Segment Open

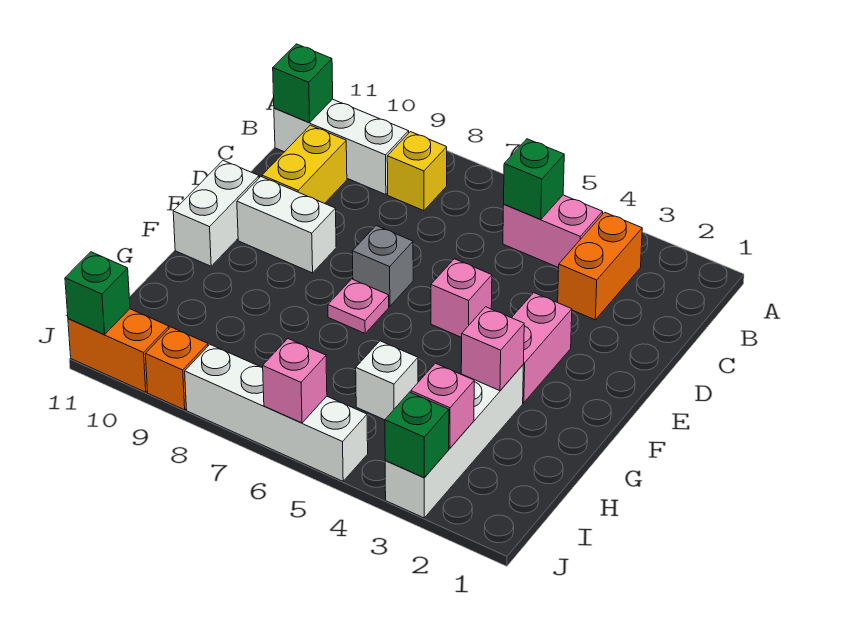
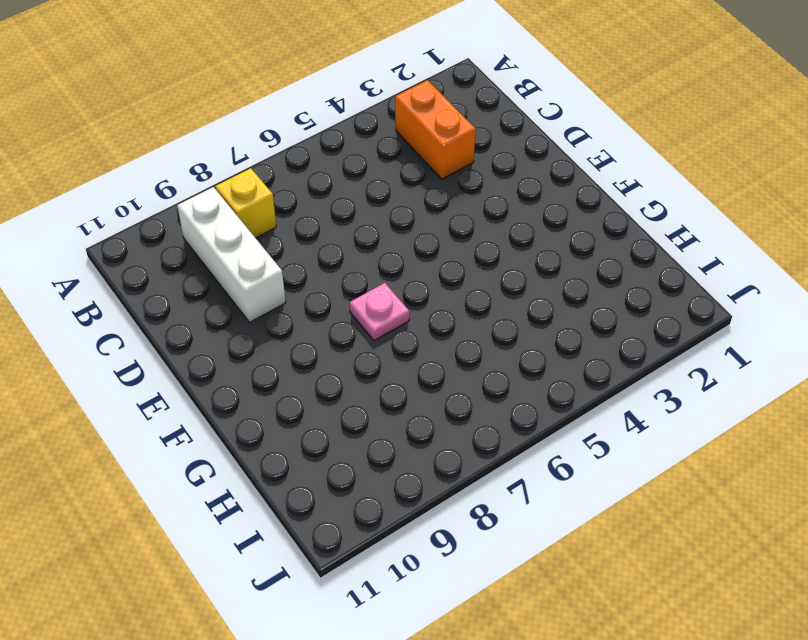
white 1x3 brick [177,187,286,322] -> white 1x3 brick turned to [274,99,409,195]
none -> pink 1x2 brick [503,195,603,268]
none -> yellow 1x2 brick [262,125,347,203]
none -> pink 1x2 brick [512,293,572,403]

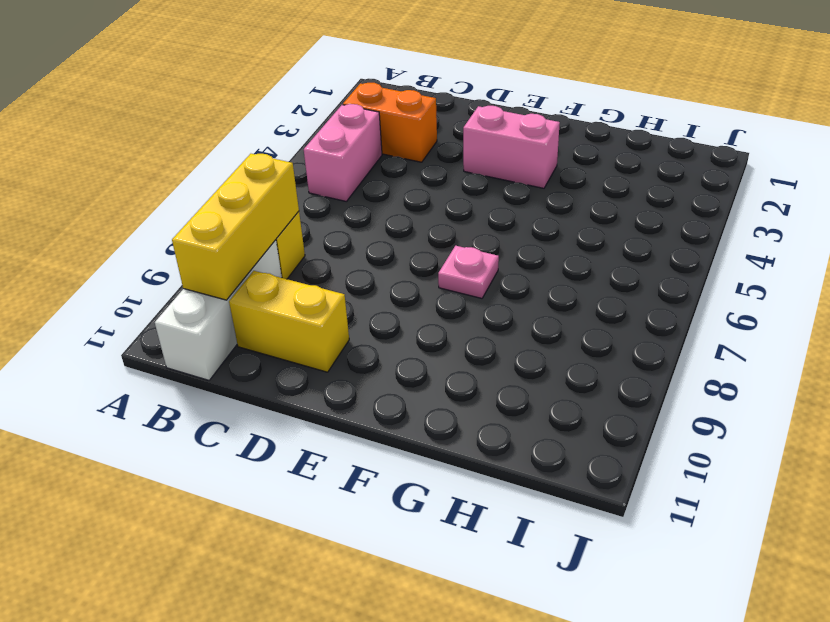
yellow 1x3 brick [172,154,299,300] -> none
none -> pink 1x1 brick [431,259,492,338]
none -> grey 1x1 brick [352,226,413,306]
none -> white 1x2 brick [237,177,336,273]

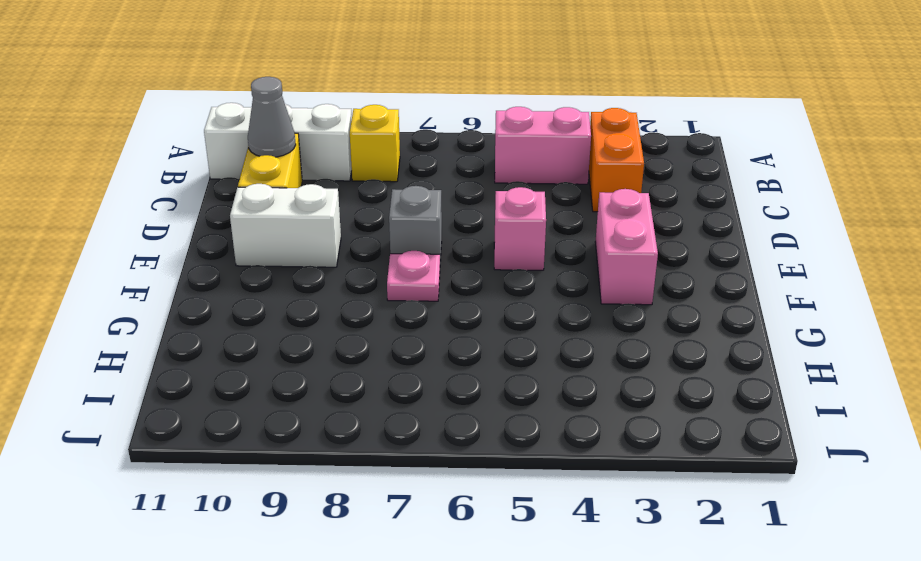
grey 1x1 cone [248,77,296,157] -> none
none -> white 1x2 brick [173,160,259,266]
none -> white 1x4 brick [385,365,523,518]
none -> white 1x1 brick [356,341,418,420]

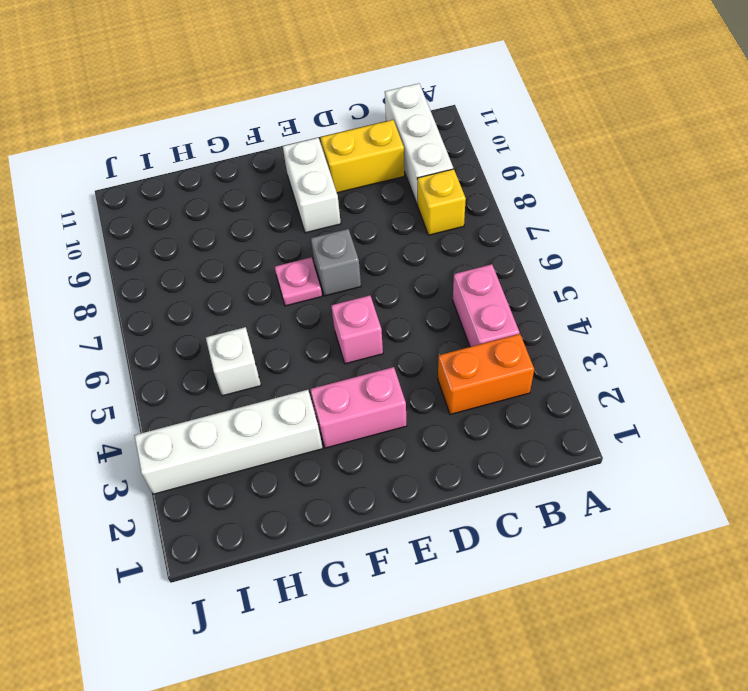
none -> white 1x2 brick [173,160,259,266]
none -> white 1x4 brick [185,345,368,481]
none -> orange 1x1 brick [145,327,208,410]

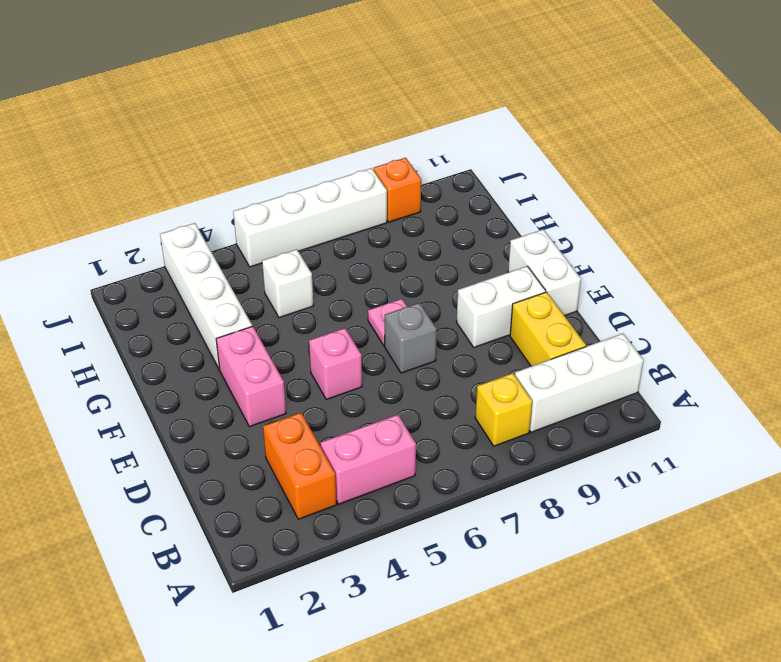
none -> orange 1x2 brick [68,309,169,392]
none -> green 1x1 brick [504,139,564,219]
none -> green 1x1 brick [273,44,333,123]

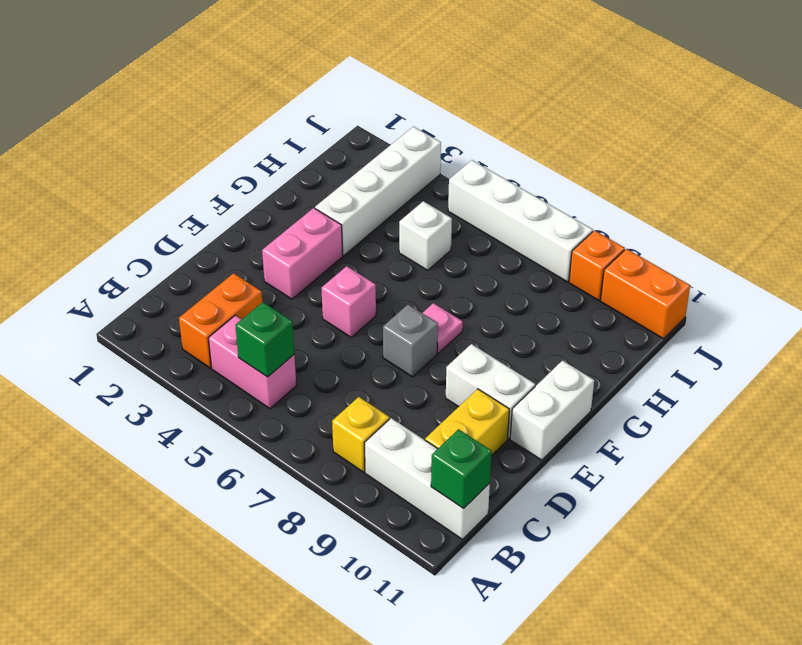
none -> pink 1x1 brick [461,307,524,391]
none -> pink 1x1 brick [411,363,474,448]
none -> green 1x1 brick [385,392,449,478]

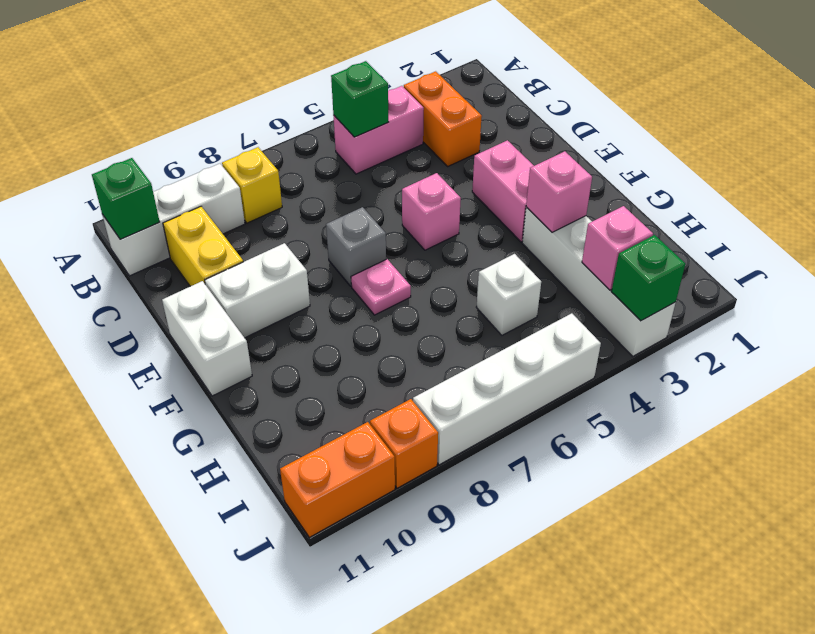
none -> pink 1x1 brick [263,339,327,423]
none -> green 1x1 brick [65,252,130,335]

Segment Closed

**Exercise:**
Reproduce each entry verbatim, excluding any embedded images.

**Solution to the problem:**
white 1x3 brick [177,187,286,322] -> white 1x3 brick turned to [274,99,409,195]
none -> pink 1x2 brick [503,195,603,268]
none -> yellow 1x2 brick [262,125,347,203]
none -> pink 1x2 brick [512,293,572,403]

yellow 1x3 brick [172,154,299,300] -> none
none -> pink 1x1 brick [431,259,492,338]
none -> grey 1x1 brick [352,226,413,306]
none -> white 1x2 brick [237,177,336,273]

grey 1x1 cone [248,77,296,157] -> none
none -> white 1x2 brick [173,160,259,266]
none -> white 1x4 brick [385,365,523,518]
none -> white 1x1 brick [356,341,418,420]

none -> white 1x2 brick [173,160,259,266]
none -> white 1x4 brick [185,345,368,481]
none -> orange 1x1 brick [145,327,208,410]

none -> orange 1x2 brick [68,309,169,392]
none -> green 1x1 brick [504,139,564,219]
none -> green 1x1 brick [273,44,333,123]

none -> pink 1x1 brick [461,307,524,391]
none -> pink 1x1 brick [411,363,474,448]
none -> green 1x1 brick [385,392,449,478]

none -> pink 1x1 brick [263,339,327,423]
none -> green 1x1 brick [65,252,130,335]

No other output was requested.